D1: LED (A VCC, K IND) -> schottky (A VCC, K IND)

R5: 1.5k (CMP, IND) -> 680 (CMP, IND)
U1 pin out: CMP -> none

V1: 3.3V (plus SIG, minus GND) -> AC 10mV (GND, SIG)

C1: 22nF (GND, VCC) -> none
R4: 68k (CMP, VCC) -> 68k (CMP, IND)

_ _ _ _ _

From the line that contains "U1 pin out: CMP -> none" down to the last line of the listing above, repeat each line exactly, and include nothing else.

U1 pin out: CMP -> none

V1: 3.3V (plus SIG, minus GND) -> AC 10mV (GND, SIG)

C1: 22nF (GND, VCC) -> none
R4: 68k (CMP, VCC) -> 68k (CMP, IND)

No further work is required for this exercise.